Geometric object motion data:
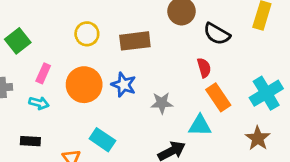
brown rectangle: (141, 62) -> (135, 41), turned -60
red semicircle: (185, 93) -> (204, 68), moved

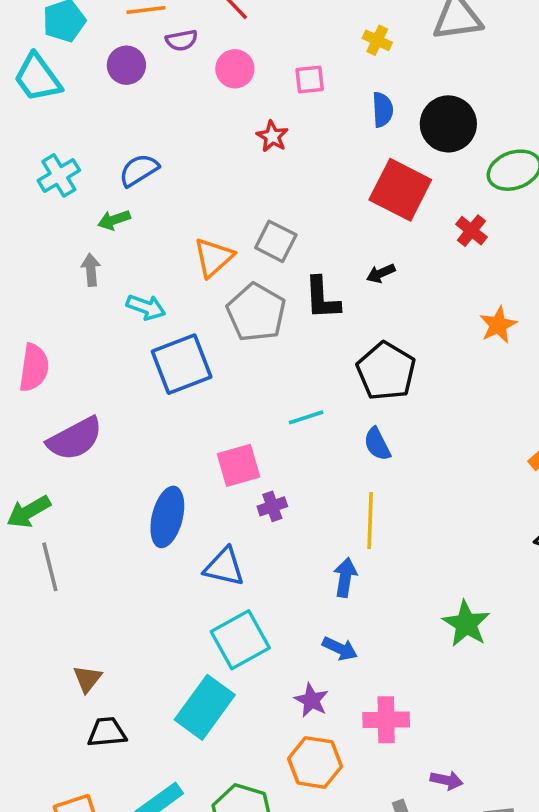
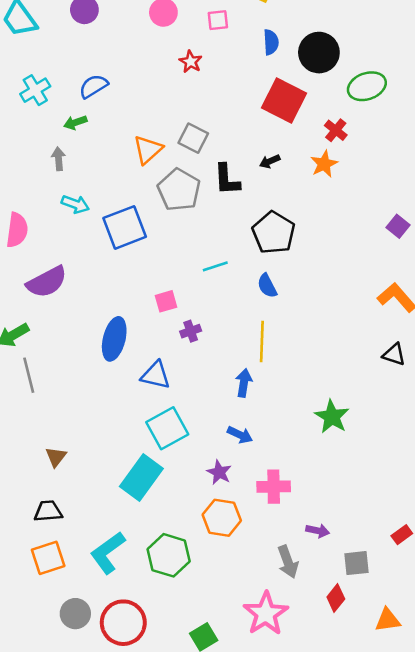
cyan arrow: (146, 307) -> (75, 204), moved
orange star: (498, 325) -> (324, 164), moved
pink square: (238, 465) -> (166, 301), size x0.7
black trapezoid: (107, 732) -> (48, 511), moved

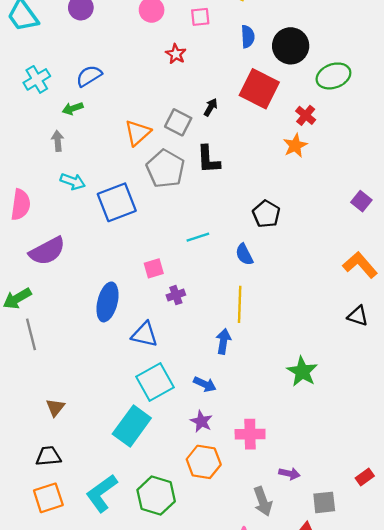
black arrow: (270, 161) -> (211, 107), moved, turned 144
black pentagon: (274, 233) -> (266, 214), moved, size x0.7
blue arrow: (240, 435) -> (205, 384), moved

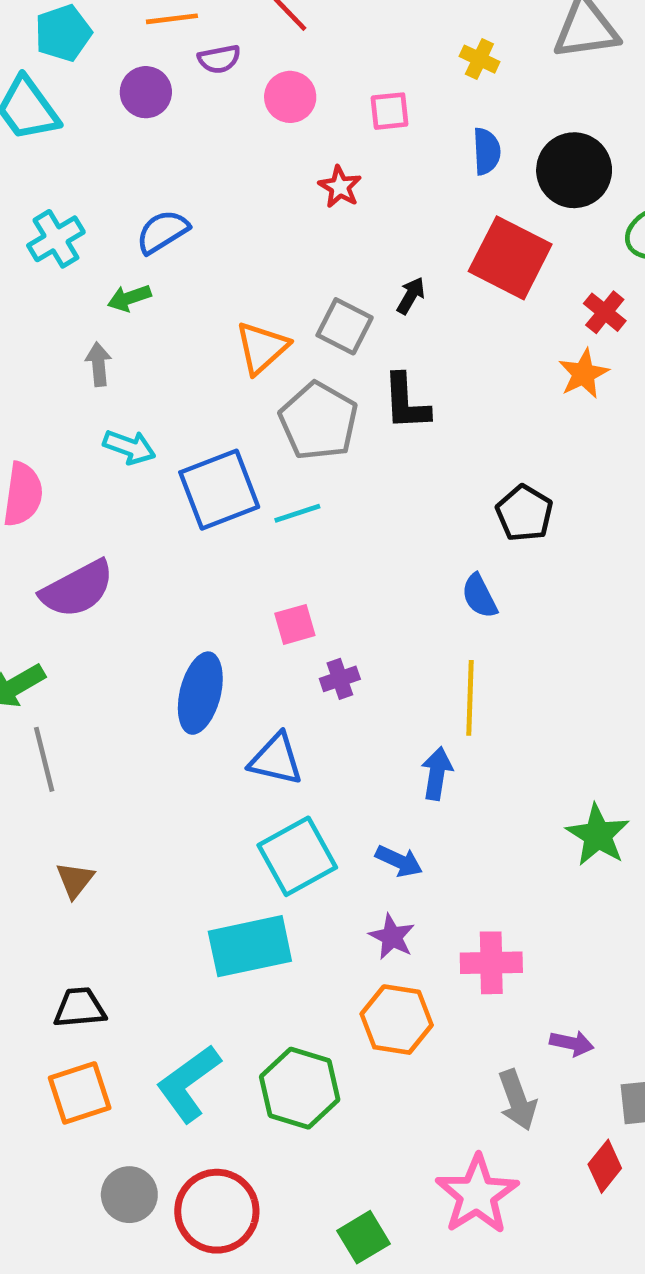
cyan line: (198, 237) -> (297, 513), moved
brown triangle: (55, 407) -> (75, 880), moved
cyan rectangle: (132, 426) -> (250, 946), turned 42

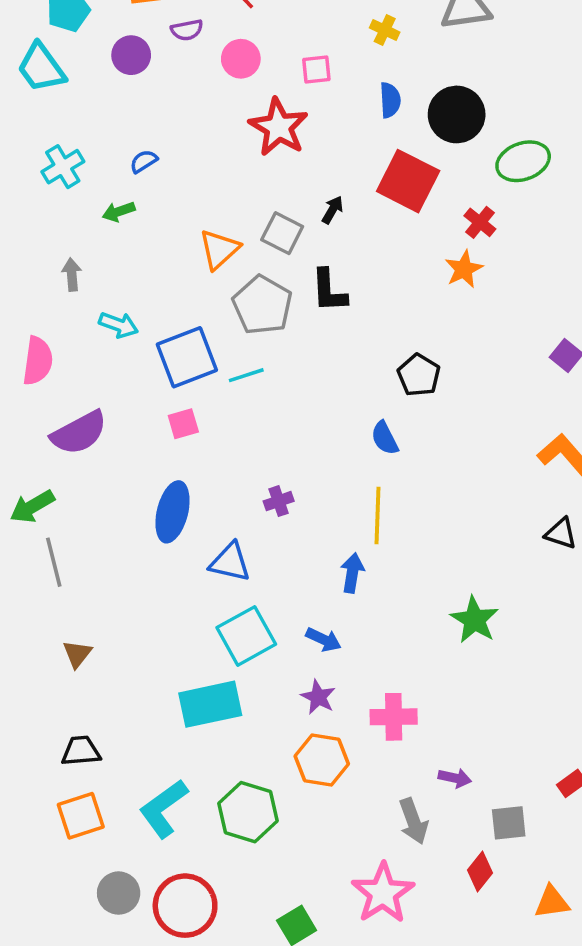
red star: (340, 187) -> (279, 127), size x1.8
blue semicircle: (162, 232) -> (144, 161), size x0.7
gray arrow: (99, 364) -> (72, 275), moved
pink square: (295, 624) -> (183, 424), moved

What needs to be done: Give every record back exactly as it reads, with no images.

Answer below:
brown rectangle: (141, 62) -> (135, 41), turned -60
red semicircle: (185, 93) -> (204, 68), moved

cyan arrow: (146, 307) -> (75, 204), moved
orange star: (498, 325) -> (324, 164), moved
pink square: (238, 465) -> (166, 301), size x0.7
black trapezoid: (107, 732) -> (48, 511), moved

black arrow: (270, 161) -> (211, 107), moved, turned 144
black pentagon: (274, 233) -> (266, 214), moved, size x0.7
blue arrow: (240, 435) -> (205, 384), moved

cyan line: (198, 237) -> (297, 513), moved
brown triangle: (55, 407) -> (75, 880), moved
cyan rectangle: (132, 426) -> (250, 946), turned 42

red star: (340, 187) -> (279, 127), size x1.8
blue semicircle: (162, 232) -> (144, 161), size x0.7
gray arrow: (99, 364) -> (72, 275), moved
pink square: (295, 624) -> (183, 424), moved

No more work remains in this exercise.